:: WORK TO BE COMPLETED ::
Find every line in the records below that holds the word "none", and copy each one.

:: RECORDS TO PROCESS ::
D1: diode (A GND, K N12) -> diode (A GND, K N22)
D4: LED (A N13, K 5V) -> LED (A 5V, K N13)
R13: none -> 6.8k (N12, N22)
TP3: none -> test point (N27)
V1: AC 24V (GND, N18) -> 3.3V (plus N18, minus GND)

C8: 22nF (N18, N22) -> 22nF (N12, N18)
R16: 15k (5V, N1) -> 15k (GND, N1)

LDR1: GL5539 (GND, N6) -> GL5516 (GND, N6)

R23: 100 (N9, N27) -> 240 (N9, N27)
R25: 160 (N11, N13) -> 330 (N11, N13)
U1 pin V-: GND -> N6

:: ANSWER ::
R13: none -> 6.8k (N12, N22)
TP3: none -> test point (N27)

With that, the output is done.